Problem to solve:
Word for word, transcribe every line below.

Records for the task:
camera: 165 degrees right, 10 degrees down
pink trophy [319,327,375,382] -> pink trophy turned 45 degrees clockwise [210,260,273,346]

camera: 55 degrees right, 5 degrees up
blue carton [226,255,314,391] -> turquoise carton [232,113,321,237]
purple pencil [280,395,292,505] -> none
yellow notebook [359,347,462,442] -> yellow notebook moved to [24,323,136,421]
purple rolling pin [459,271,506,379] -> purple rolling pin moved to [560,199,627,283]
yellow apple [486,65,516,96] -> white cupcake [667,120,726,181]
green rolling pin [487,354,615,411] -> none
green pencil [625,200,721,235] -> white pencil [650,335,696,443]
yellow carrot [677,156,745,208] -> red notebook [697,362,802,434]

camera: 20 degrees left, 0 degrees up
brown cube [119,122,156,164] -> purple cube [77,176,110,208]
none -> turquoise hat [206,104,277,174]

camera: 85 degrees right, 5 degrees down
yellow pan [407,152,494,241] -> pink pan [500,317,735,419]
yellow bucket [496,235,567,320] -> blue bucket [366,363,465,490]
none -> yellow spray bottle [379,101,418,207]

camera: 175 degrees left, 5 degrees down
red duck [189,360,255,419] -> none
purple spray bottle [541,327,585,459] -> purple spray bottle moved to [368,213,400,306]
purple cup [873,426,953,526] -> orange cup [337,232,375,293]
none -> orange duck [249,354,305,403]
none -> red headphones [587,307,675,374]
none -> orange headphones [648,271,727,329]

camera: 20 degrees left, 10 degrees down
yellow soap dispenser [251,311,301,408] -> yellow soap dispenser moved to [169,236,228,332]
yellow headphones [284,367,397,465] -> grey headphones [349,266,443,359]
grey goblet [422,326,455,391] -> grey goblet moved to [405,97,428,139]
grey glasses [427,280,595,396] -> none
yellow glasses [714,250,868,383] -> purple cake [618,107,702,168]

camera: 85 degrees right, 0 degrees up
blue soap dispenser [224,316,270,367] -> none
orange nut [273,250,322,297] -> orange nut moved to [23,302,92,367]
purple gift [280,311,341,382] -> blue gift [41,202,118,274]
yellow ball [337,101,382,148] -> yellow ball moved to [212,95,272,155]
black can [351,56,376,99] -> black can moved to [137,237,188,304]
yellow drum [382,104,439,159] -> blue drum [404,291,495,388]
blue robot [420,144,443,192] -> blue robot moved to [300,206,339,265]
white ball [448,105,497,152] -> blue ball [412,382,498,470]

Task output:
camera: 165 degrees right, 10 degrees down
pink trophy [319,327,375,382] -> pink trophy turned 45 degrees clockwise [210,260,273,346]

camera: 55 degrees right, 5 degrees up
blue carton [226,255,314,391] -> turquoise carton [232,113,321,237]
purple pencil [280,395,292,505] -> none
yellow notebook [359,347,462,442] -> yellow notebook moved to [24,323,136,421]
purple rolling pin [459,271,506,379] -> purple rolling pin moved to [560,199,627,283]
yellow apple [486,65,516,96] -> white cupcake [667,120,726,181]
green rolling pin [487,354,615,411] -> none
green pencil [625,200,721,235] -> white pencil [650,335,696,443]
yellow carrot [677,156,745,208] -> red notebook [697,362,802,434]

camera: 20 degrees left, 0 degrees up
brown cube [119,122,156,164] -> purple cube [77,176,110,208]
none -> turquoise hat [206,104,277,174]

camera: 85 degrees right, 5 degrees down
yellow pan [407,152,494,241] -> pink pan [500,317,735,419]
yellow bucket [496,235,567,320] -> blue bucket [366,363,465,490]
none -> yellow spray bottle [379,101,418,207]

camera: 175 degrees left, 5 degrees down
red duck [189,360,255,419] -> none
purple spray bottle [541,327,585,459] -> purple spray bottle moved to [368,213,400,306]
purple cup [873,426,953,526] -> orange cup [337,232,375,293]
none -> orange duck [249,354,305,403]
none -> red headphones [587,307,675,374]
none -> orange headphones [648,271,727,329]

camera: 20 degrees left, 10 degrees down
yellow soap dispenser [251,311,301,408] -> yellow soap dispenser moved to [169,236,228,332]
yellow headphones [284,367,397,465] -> grey headphones [349,266,443,359]
grey goblet [422,326,455,391] -> grey goblet moved to [405,97,428,139]
grey glasses [427,280,595,396] -> none
yellow glasses [714,250,868,383] -> purple cake [618,107,702,168]

camera: 85 degrees right, 0 degrees up
blue soap dispenser [224,316,270,367] -> none
orange nut [273,250,322,297] -> orange nut moved to [23,302,92,367]
purple gift [280,311,341,382] -> blue gift [41,202,118,274]
yellow ball [337,101,382,148] -> yellow ball moved to [212,95,272,155]
black can [351,56,376,99] -> black can moved to [137,237,188,304]
yellow drum [382,104,439,159] -> blue drum [404,291,495,388]
blue robot [420,144,443,192] -> blue robot moved to [300,206,339,265]
white ball [448,105,497,152] -> blue ball [412,382,498,470]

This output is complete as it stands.